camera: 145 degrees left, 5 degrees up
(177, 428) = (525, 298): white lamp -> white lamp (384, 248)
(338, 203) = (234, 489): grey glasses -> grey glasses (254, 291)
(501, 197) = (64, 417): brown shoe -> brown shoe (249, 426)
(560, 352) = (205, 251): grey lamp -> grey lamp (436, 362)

※

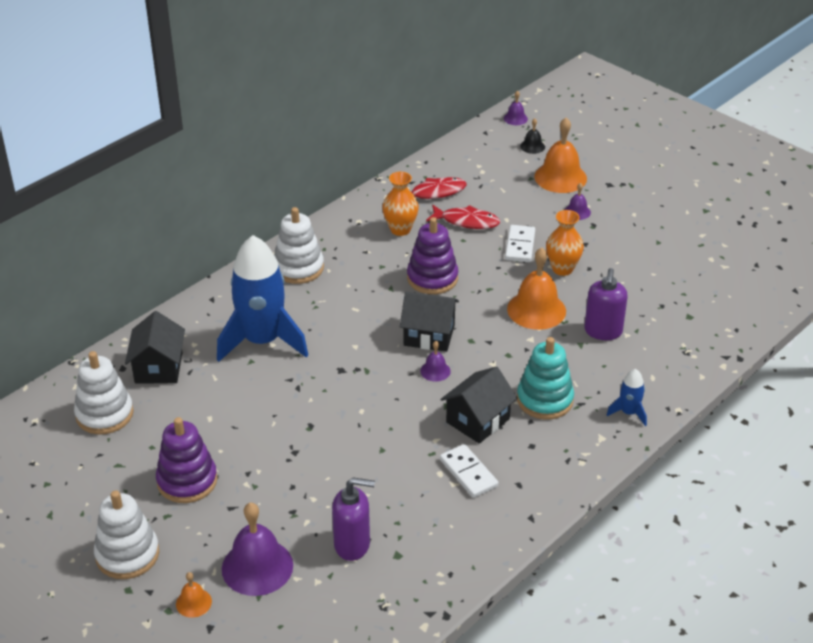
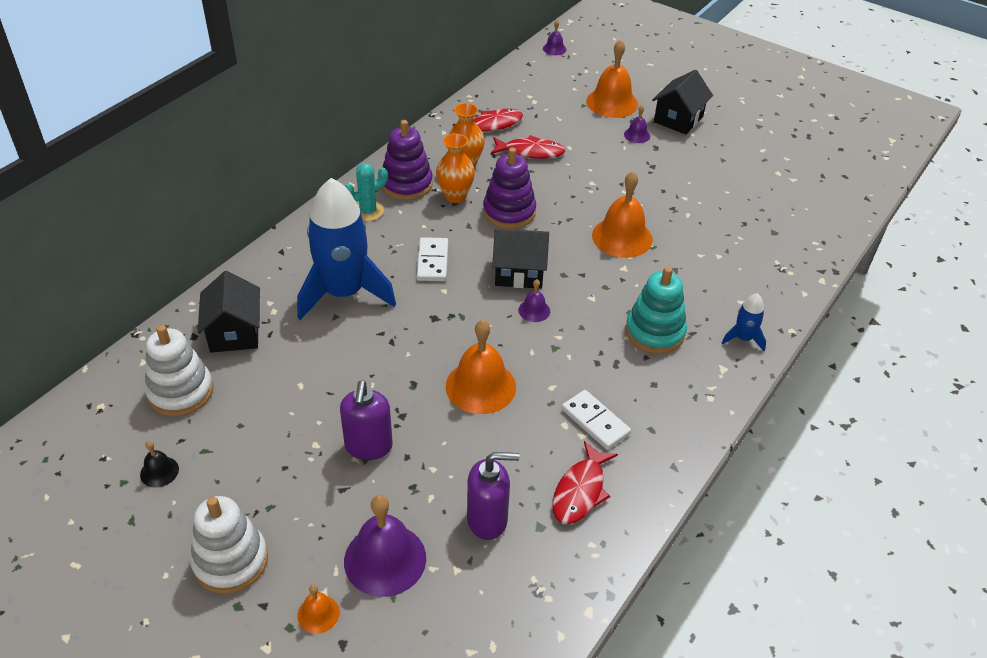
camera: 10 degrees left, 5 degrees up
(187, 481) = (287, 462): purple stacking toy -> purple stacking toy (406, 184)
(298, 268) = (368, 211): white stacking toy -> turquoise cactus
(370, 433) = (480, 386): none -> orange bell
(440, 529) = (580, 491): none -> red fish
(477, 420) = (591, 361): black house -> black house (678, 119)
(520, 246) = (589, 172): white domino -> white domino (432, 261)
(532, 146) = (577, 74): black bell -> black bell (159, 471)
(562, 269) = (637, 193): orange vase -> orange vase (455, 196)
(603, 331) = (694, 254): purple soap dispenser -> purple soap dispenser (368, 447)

※

Lines that contain "orange" are the result; find them in the entries above and copy each one.

• TASK ANSWER:
(370, 433) = (480, 386): none -> orange bell
(562, 269) = (637, 193): orange vase -> orange vase (455, 196)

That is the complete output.